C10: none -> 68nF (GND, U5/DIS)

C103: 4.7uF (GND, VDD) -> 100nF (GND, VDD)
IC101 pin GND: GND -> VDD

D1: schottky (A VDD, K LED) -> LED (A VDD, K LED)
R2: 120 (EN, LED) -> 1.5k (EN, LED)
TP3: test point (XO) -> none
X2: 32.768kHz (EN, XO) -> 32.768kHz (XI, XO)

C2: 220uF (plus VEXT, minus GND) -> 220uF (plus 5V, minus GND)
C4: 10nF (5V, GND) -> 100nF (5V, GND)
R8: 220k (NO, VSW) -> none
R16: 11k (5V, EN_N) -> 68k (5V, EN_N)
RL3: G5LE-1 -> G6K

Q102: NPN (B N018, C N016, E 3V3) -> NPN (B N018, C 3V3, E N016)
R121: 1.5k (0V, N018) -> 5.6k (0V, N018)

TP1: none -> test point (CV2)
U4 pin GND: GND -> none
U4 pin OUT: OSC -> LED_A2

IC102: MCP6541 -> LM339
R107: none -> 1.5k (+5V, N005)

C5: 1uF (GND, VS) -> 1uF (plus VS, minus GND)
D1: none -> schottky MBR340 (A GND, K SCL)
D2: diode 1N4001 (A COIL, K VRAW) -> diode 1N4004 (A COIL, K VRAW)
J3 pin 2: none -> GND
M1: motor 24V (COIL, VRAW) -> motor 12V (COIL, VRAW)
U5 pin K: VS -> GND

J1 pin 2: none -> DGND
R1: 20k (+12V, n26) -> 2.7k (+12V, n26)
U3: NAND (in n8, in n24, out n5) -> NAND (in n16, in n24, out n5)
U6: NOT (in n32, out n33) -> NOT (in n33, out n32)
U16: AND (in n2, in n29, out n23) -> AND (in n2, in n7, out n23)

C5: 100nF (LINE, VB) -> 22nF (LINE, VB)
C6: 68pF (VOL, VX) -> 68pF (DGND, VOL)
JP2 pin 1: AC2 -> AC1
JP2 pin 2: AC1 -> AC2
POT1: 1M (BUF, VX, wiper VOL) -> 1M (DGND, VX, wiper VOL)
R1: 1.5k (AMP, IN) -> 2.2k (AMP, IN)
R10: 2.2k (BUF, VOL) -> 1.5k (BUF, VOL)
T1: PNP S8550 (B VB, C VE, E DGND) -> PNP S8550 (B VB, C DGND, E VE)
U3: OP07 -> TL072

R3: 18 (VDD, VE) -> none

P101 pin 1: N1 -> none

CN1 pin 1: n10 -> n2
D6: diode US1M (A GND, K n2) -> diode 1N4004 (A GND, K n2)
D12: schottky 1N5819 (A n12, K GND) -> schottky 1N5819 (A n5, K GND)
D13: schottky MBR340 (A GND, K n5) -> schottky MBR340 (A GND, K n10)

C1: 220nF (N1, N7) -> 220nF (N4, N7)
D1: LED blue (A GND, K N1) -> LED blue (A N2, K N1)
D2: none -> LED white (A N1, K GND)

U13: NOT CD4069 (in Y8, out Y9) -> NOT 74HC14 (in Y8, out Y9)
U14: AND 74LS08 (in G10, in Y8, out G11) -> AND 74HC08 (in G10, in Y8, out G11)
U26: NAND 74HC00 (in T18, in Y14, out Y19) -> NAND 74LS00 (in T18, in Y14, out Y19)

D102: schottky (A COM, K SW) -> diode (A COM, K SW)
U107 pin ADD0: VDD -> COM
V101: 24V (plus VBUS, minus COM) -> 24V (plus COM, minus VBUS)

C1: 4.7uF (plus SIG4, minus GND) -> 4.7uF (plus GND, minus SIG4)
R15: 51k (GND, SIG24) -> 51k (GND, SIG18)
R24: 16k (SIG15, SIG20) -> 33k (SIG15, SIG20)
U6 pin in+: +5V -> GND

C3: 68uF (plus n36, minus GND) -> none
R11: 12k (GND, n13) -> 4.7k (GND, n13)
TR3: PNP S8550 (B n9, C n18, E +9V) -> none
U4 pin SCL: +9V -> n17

• • • • •

• **REQUIRED WORK**
Please make an exact copy of the lines above from the line with "U3: NAND (in" through the line with "U14: AND 74LS08", both ends included.

• **RESULT OF THE TASK**
U3: NAND (in n8, in n24, out n5) -> NAND (in n16, in n24, out n5)
U6: NOT (in n32, out n33) -> NOT (in n33, out n32)
U16: AND (in n2, in n29, out n23) -> AND (in n2, in n7, out n23)

C5: 100nF (LINE, VB) -> 22nF (LINE, VB)
C6: 68pF (VOL, VX) -> 68pF (DGND, VOL)
JP2 pin 1: AC2 -> AC1
JP2 pin 2: AC1 -> AC2
POT1: 1M (BUF, VX, wiper VOL) -> 1M (DGND, VX, wiper VOL)
R1: 1.5k (AMP, IN) -> 2.2k (AMP, IN)
R10: 2.2k (BUF, VOL) -> 1.5k (BUF, VOL)
T1: PNP S8550 (B VB, C VE, E DGND) -> PNP S8550 (B VB, C DGND, E VE)
U3: OP07 -> TL072

R3: 18 (VDD, VE) -> none

P101 pin 1: N1 -> none

CN1 pin 1: n10 -> n2
D6: diode US1M (A GND, K n2) -> diode 1N4004 (A GND, K n2)
D12: schottky 1N5819 (A n12, K GND) -> schottky 1N5819 (A n5, K GND)
D13: schottky MBR340 (A GND, K n5) -> schottky MBR340 (A GND, K n10)

C1: 220nF (N1, N7) -> 220nF (N4, N7)
D1: LED blue (A GND, K N1) -> LED blue (A N2, K N1)
D2: none -> LED white (A N1, K GND)

U13: NOT CD4069 (in Y8, out Y9) -> NOT 74HC14 (in Y8, out Y9)
U14: AND 74LS08 (in G10, in Y8, out G11) -> AND 74HC08 (in G10, in Y8, out G11)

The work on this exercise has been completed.